(ENTRIES PROVIDED)
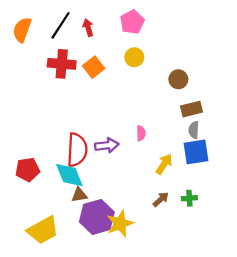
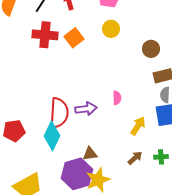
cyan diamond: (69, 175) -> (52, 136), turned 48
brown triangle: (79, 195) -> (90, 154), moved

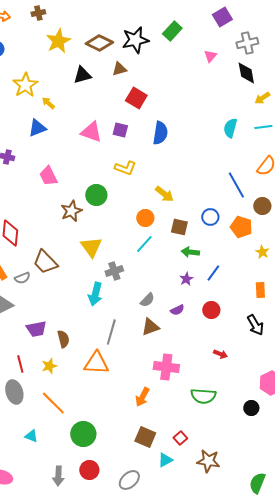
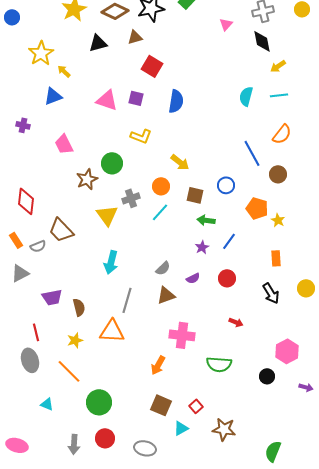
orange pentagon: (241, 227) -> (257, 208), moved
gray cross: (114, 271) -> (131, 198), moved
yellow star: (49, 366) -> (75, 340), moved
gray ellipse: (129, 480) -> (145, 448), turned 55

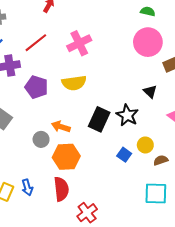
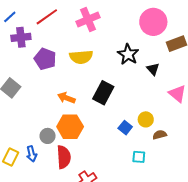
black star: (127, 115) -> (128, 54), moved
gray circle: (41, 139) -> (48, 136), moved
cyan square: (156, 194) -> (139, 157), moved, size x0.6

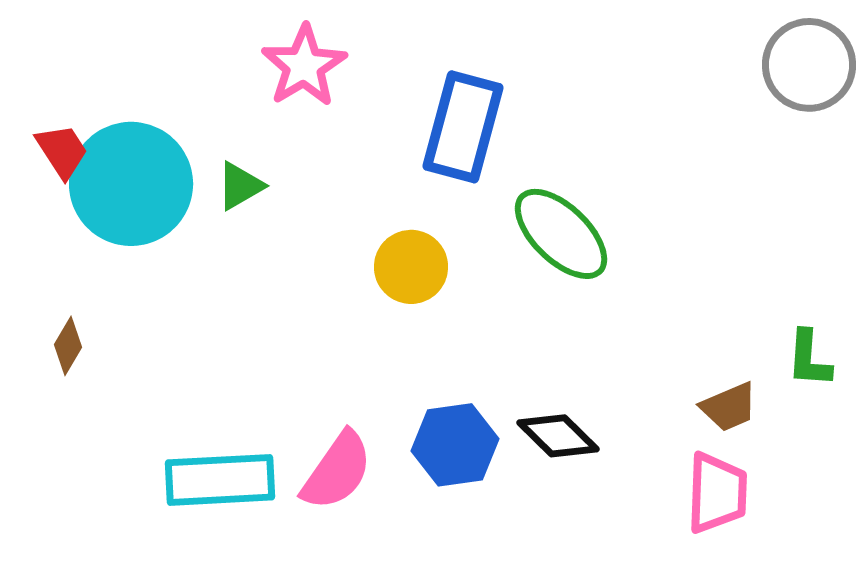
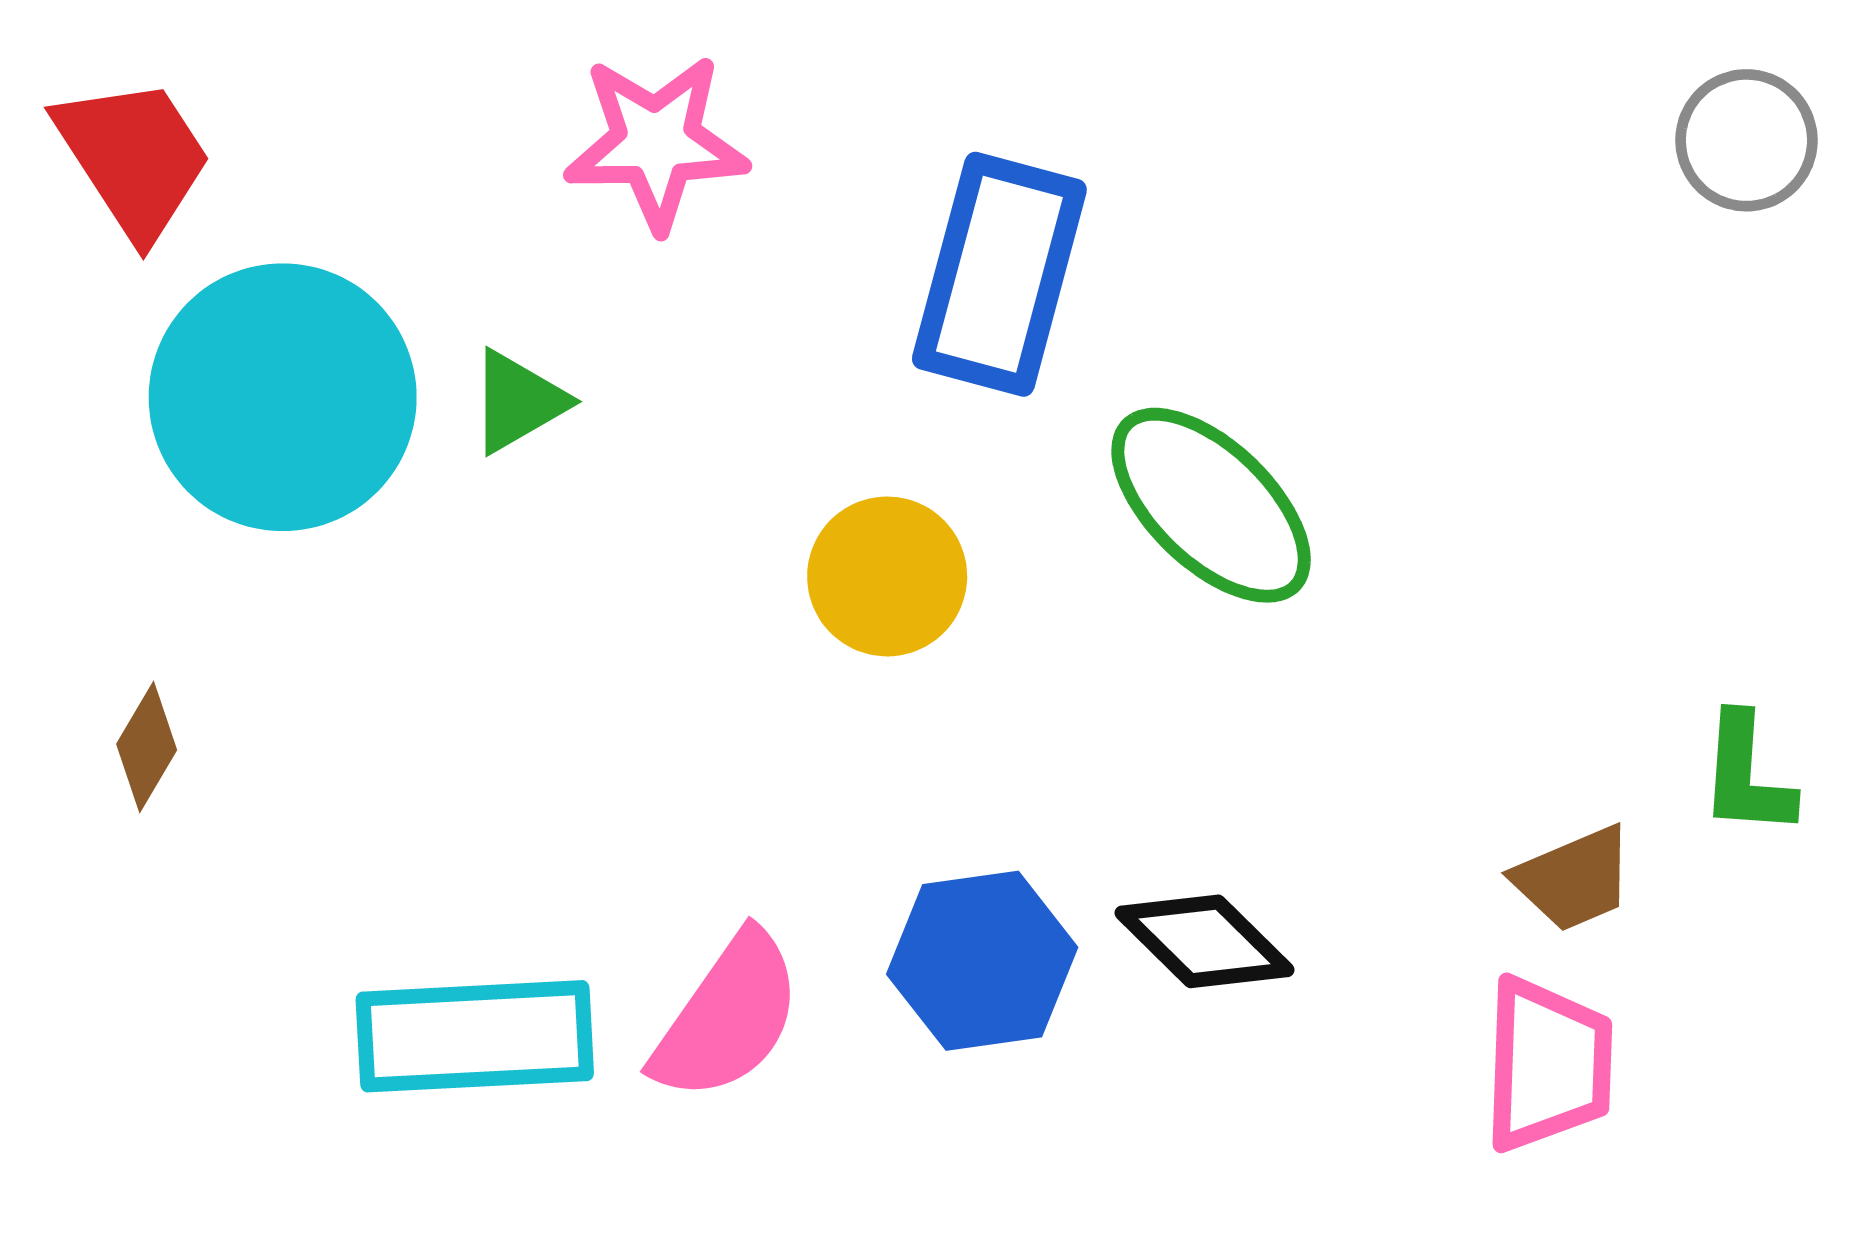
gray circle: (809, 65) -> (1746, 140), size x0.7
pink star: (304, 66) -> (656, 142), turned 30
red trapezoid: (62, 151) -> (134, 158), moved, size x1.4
(End ENTRIES PROVIDED)
(ENTRIES PROVIDED)
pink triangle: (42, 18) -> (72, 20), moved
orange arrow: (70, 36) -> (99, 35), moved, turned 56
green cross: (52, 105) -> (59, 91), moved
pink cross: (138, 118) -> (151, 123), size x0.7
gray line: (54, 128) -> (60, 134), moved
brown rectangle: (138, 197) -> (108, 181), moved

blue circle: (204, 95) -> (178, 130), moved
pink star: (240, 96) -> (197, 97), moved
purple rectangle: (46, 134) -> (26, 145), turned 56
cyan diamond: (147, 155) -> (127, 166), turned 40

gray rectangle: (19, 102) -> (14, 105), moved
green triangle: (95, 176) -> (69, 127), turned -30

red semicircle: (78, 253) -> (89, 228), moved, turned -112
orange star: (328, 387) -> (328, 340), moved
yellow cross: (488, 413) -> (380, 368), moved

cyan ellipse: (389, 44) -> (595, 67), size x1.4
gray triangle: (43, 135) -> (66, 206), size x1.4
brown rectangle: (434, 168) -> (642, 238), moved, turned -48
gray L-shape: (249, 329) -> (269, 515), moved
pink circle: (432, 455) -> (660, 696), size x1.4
(End ENTRIES PROVIDED)
* [WORK TASK] Pick out the lines above that hold the string "pink" and show them.

* [SOLUTION]
pink star: (304, 66) -> (656, 142), turned 30
pink triangle: (42, 18) -> (72, 20), moved
pink cross: (138, 118) -> (151, 123), size x0.7
pink star: (240, 96) -> (197, 97), moved
pink circle: (432, 455) -> (660, 696), size x1.4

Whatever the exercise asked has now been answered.